Please write out exactly the lines of the data below from the line holding "POT201: 50k (n6, n14, wiper" through the line holding "U203 pin V-: -9V -> +5V", and leave out the rest.

GIVEN ENTRIES:
****************************************

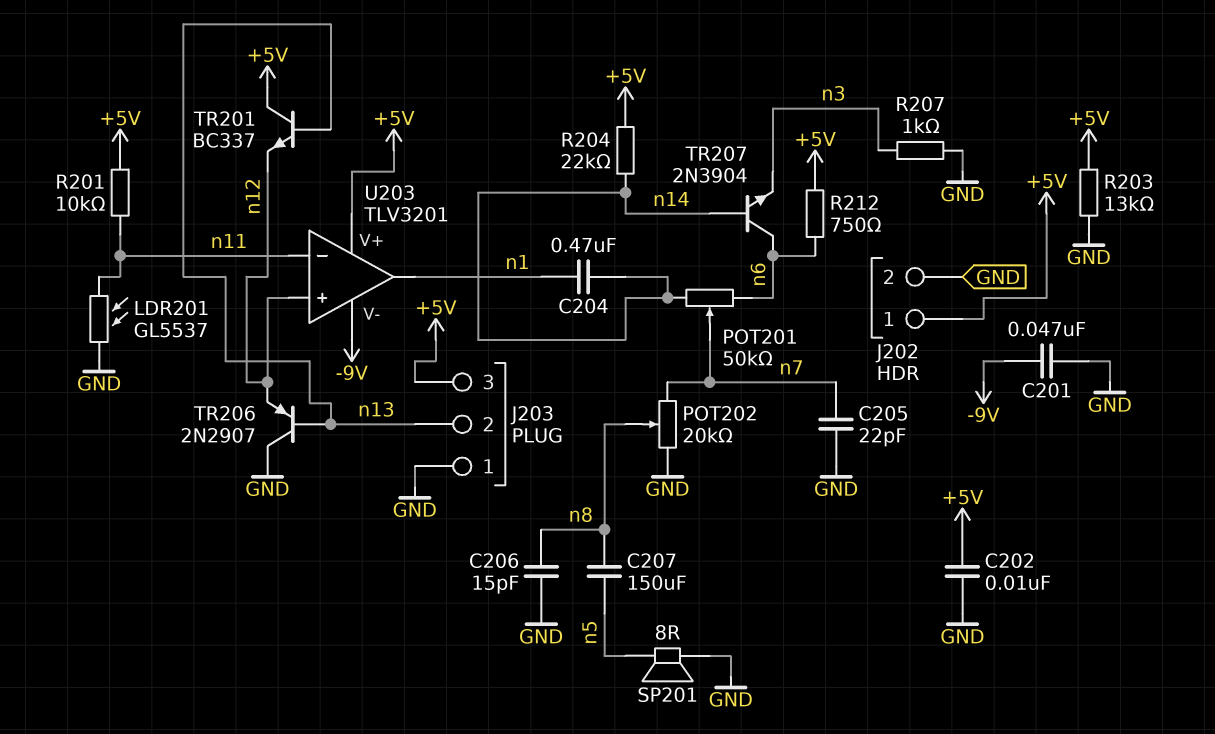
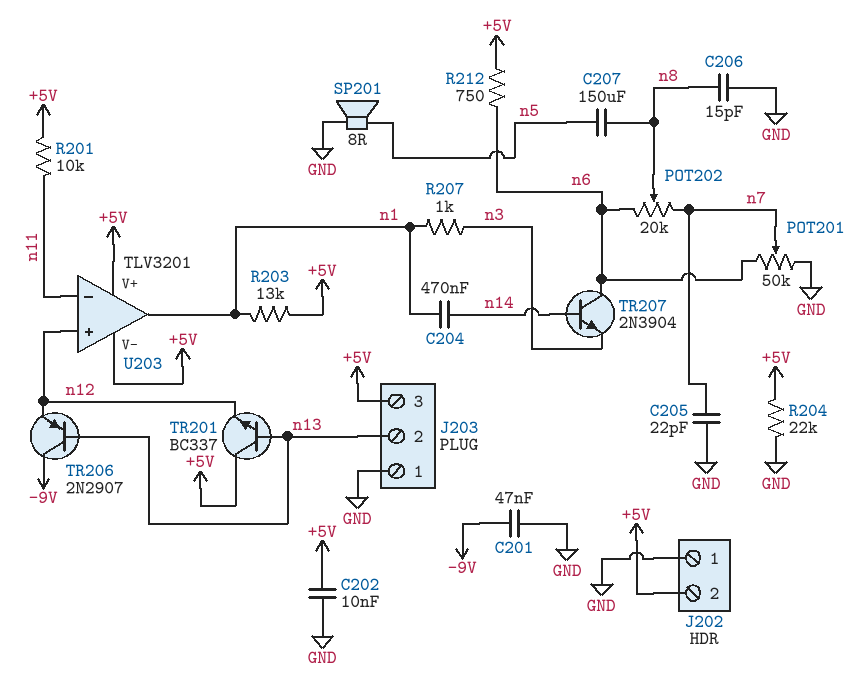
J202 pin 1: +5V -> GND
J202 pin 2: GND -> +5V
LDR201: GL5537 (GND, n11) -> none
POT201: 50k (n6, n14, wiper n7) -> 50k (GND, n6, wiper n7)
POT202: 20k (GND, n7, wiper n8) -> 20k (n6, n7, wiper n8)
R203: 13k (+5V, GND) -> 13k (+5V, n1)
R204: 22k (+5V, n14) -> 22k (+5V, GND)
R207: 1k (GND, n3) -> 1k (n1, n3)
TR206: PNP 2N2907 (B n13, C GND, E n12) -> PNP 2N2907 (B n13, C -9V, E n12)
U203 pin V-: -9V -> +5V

****************************************

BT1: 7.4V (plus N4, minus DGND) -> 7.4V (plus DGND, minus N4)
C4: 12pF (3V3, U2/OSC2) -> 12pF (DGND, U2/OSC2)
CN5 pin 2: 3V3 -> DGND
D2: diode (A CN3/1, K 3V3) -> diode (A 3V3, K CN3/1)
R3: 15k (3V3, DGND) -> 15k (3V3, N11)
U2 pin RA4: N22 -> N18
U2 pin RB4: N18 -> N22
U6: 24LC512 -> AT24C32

****************************************

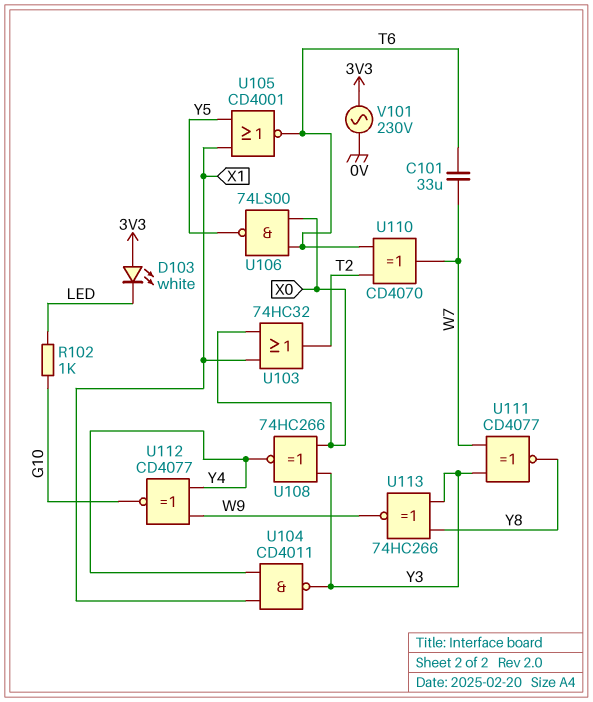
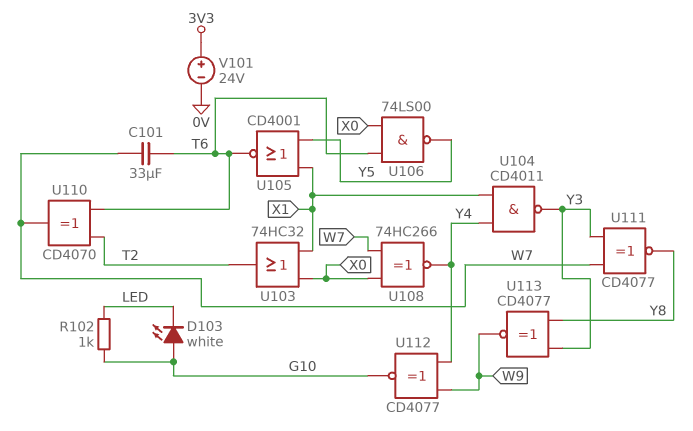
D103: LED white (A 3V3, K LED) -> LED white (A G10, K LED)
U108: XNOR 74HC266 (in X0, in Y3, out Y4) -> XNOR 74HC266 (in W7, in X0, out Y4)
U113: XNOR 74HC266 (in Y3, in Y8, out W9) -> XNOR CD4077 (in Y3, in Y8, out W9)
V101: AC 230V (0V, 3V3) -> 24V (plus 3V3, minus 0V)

****************************************

RESULT OF THE TASK:
POT201: 50k (n6, n14, wiper n7) -> 50k (GND, n6, wiper n7)
POT202: 20k (GND, n7, wiper n8) -> 20k (n6, n7, wiper n8)
R203: 13k (+5V, GND) -> 13k (+5V, n1)
R204: 22k (+5V, n14) -> 22k (+5V, GND)
R207: 1k (GND, n3) -> 1k (n1, n3)
TR206: PNP 2N2907 (B n13, C GND, E n12) -> PNP 2N2907 (B n13, C -9V, E n12)
U203 pin V-: -9V -> +5V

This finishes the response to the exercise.